#### TASK STATEMENT
Repeat the entries below exactly and in full.

#### SUPPLIED INFORMATION
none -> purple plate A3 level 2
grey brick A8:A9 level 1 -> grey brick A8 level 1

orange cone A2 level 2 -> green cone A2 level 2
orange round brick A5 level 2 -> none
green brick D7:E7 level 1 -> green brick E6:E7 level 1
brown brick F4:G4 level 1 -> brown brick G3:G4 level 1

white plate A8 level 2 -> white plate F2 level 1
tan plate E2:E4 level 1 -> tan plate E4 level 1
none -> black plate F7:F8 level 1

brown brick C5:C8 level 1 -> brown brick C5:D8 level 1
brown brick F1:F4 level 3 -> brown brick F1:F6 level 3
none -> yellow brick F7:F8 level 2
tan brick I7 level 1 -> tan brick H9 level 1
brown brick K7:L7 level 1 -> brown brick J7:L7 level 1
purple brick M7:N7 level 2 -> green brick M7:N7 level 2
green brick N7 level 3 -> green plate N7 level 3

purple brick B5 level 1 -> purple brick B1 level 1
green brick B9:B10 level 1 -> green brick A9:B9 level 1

#### YOUR RESPONSE
none -> purple plate A3 level 2
grey brick A8:A9 level 1 -> grey brick A8 level 1

orange cone A2 level 2 -> green cone A2 level 2
orange round brick A5 level 2 -> none
green brick D7:E7 level 1 -> green brick E6:E7 level 1
brown brick F4:G4 level 1 -> brown brick G3:G4 level 1

white plate A8 level 2 -> white plate F2 level 1
tan plate E2:E4 level 1 -> tan plate E4 level 1
none -> black plate F7:F8 level 1

brown brick C5:C8 level 1 -> brown brick C5:D8 level 1
brown brick F1:F4 level 3 -> brown brick F1:F6 level 3
none -> yellow brick F7:F8 level 2
tan brick I7 level 1 -> tan brick H9 level 1
brown brick K7:L7 level 1 -> brown brick J7:L7 level 1
purple brick M7:N7 level 2 -> green brick M7:N7 level 2
green brick N7 level 3 -> green plate N7 level 3

purple brick B5 level 1 -> purple brick B1 level 1
green brick B9:B10 level 1 -> green brick A9:B9 level 1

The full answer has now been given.